What you will do: Work through the material below and tally the lines holding "hammer"; only the tally should be returned.

((

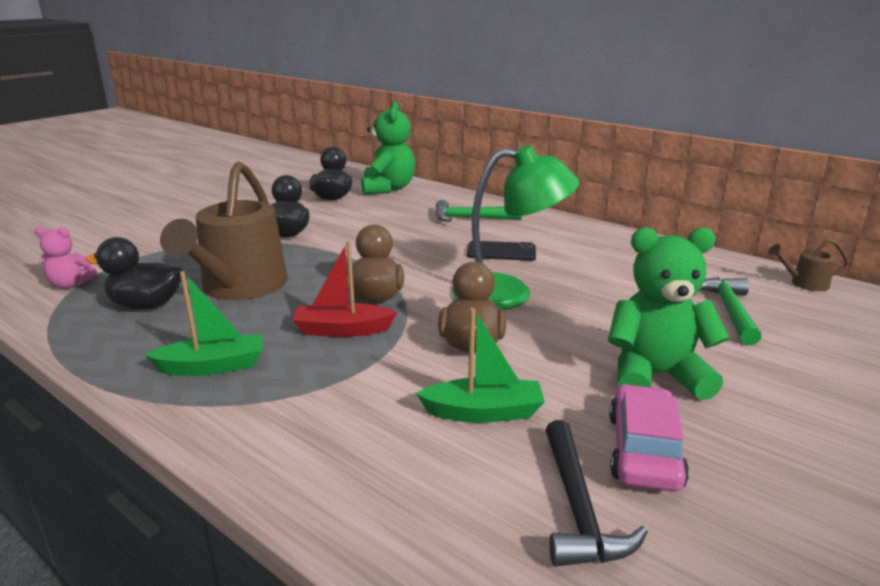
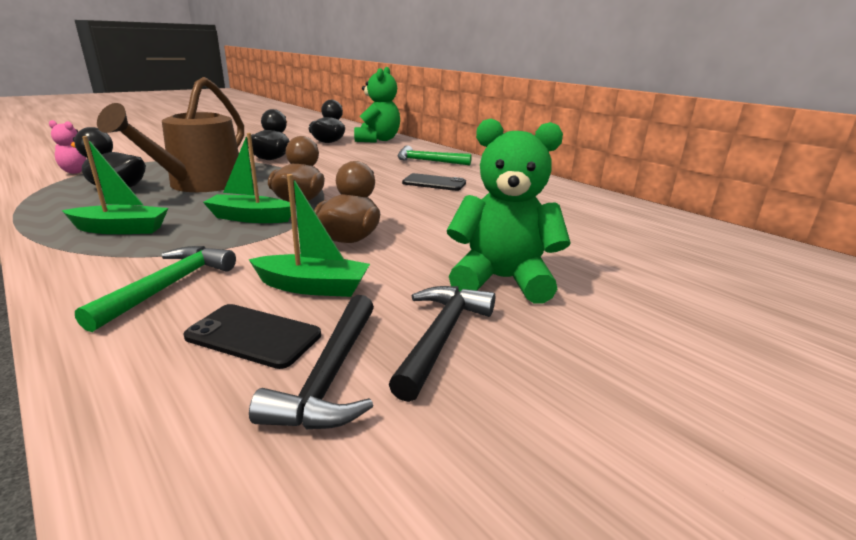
camera: 10 degrees right, 0 degrees up
(342, 330) = (250, 218): red boat -> green boat
(474, 478) = (253, 336): none -> black phone
(509, 293) = (415, 209): green lamp -> none
(644, 450) = (441, 336): pink car -> black hammer
(729, 310) = (614, 240): green hammer -> green hammer (169, 286)
(805, 283) = (706, 229): brown watering can -> none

))

Response to this exercise: 2